#### [Assignment]
Beneath this line is the data. Output exactly the lines from the line with "camera: 130 degrees left, 5 degrees down" to the line with "(620, 414) = (800, 283): brown", both ends included, and nothing more.

#### [Data shown]
• • • •

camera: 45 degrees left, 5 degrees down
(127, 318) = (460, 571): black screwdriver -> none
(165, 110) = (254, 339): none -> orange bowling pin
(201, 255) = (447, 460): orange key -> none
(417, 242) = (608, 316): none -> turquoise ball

• • • •

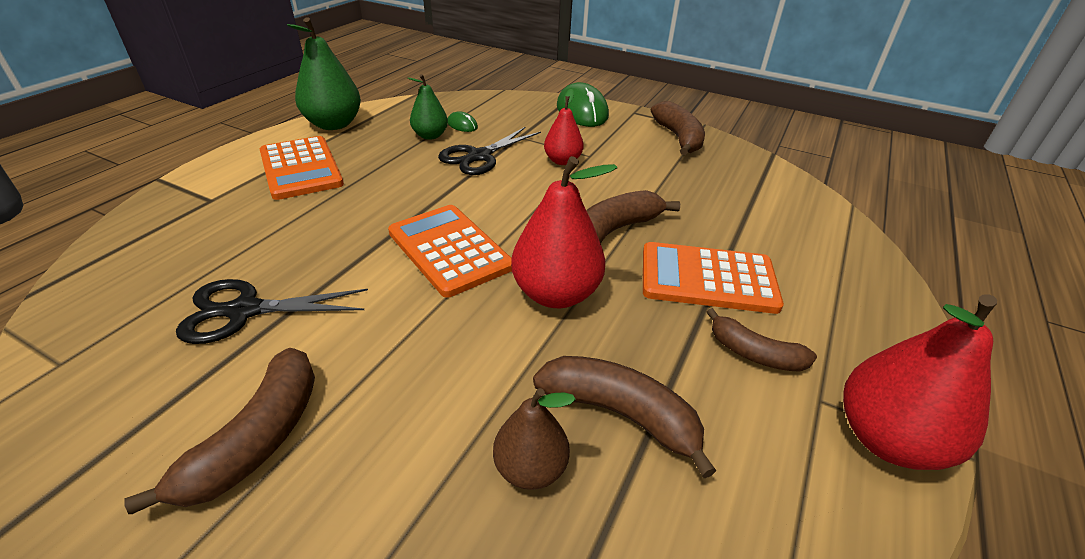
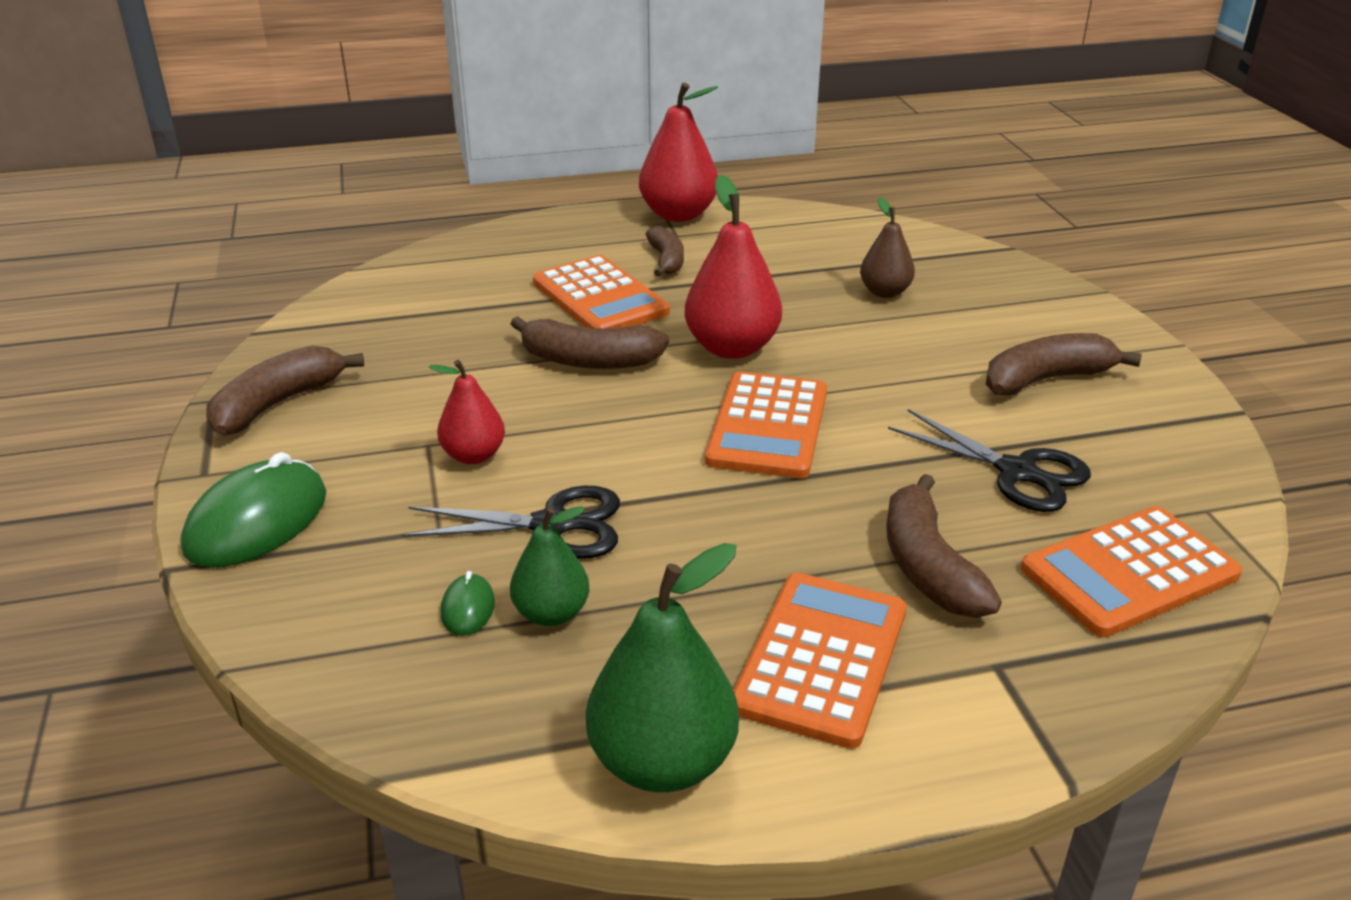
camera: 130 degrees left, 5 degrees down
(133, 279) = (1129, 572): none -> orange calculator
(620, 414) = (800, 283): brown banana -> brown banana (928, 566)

• • • •

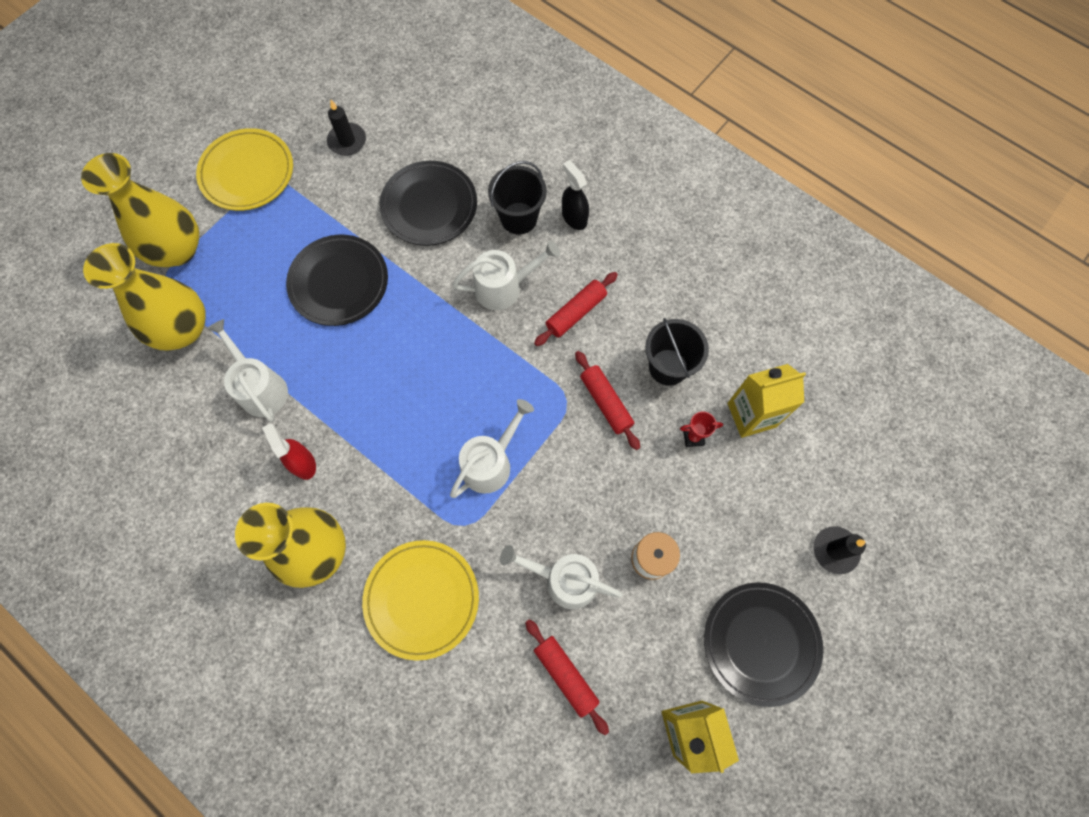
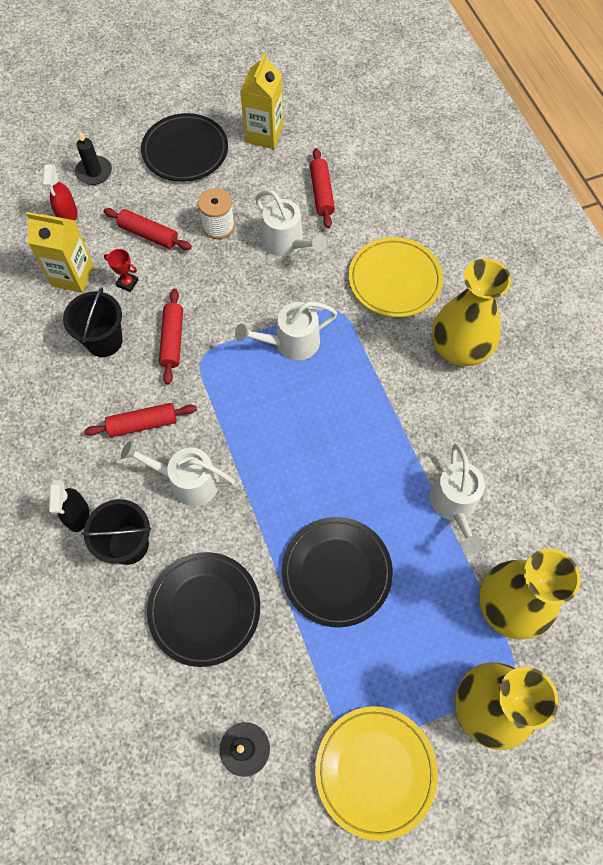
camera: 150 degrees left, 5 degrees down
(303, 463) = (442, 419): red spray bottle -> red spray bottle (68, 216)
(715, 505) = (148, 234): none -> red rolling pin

• • • •

#### [Finished exercise]
camera: 130 degrees left, 5 degrees down
(133, 279) = (1129, 572): none -> orange calculator
(620, 414) = (800, 283): brown banana -> brown banana (928, 566)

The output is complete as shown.